◆ Activity ◆
Exactly the lines from the beginning of the material to the line with "S1: switch (+9V, GND) -> switch (GND, U6/RST)" are to be repeated, both ends included.

◆ Information given ◆
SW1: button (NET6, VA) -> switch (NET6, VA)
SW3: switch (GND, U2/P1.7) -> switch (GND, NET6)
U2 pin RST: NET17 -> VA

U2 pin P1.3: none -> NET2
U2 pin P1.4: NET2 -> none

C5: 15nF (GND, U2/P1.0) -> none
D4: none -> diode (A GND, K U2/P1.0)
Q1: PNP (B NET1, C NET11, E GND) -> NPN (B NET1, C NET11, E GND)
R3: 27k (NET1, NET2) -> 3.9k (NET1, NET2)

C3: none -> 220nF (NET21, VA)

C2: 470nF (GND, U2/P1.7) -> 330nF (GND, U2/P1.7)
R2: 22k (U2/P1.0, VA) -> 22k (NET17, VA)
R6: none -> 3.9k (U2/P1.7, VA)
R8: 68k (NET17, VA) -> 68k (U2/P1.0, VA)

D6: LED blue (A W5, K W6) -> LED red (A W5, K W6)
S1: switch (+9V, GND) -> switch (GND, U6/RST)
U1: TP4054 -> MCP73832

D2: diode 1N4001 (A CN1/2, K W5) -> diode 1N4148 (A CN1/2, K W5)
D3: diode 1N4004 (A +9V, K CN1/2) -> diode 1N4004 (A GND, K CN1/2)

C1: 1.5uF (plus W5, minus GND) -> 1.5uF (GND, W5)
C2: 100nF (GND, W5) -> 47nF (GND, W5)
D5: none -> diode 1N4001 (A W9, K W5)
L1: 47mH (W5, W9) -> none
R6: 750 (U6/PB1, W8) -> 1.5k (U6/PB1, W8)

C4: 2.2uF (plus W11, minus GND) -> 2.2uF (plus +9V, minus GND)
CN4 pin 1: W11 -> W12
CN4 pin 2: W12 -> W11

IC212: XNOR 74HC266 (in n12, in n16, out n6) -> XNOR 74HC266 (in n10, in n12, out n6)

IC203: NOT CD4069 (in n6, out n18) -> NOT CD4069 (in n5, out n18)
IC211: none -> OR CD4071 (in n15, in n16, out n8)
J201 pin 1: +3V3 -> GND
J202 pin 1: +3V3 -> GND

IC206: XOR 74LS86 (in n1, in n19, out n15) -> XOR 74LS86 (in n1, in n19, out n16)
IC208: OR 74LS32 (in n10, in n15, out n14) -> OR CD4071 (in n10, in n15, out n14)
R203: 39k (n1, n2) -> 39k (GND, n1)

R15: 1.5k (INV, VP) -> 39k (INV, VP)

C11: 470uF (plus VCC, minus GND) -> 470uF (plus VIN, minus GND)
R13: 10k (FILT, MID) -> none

◆ Worked solution ◆
SW1: button (NET6, VA) -> switch (NET6, VA)
SW3: switch (GND, U2/P1.7) -> switch (GND, NET6)
U2 pin RST: NET17 -> VA

U2 pin P1.3: none -> NET2
U2 pin P1.4: NET2 -> none

C5: 15nF (GND, U2/P1.0) -> none
D4: none -> diode (A GND, K U2/P1.0)
Q1: PNP (B NET1, C NET11, E GND) -> NPN (B NET1, C NET11, E GND)
R3: 27k (NET1, NET2) -> 3.9k (NET1, NET2)

C3: none -> 220nF (NET21, VA)

C2: 470nF (GND, U2/P1.7) -> 330nF (GND, U2/P1.7)
R2: 22k (U2/P1.0, VA) -> 22k (NET17, VA)
R6: none -> 3.9k (U2/P1.7, VA)
R8: 68k (NET17, VA) -> 68k (U2/P1.0, VA)

D6: LED blue (A W5, K W6) -> LED red (A W5, K W6)
S1: switch (+9V, GND) -> switch (GND, U6/RST)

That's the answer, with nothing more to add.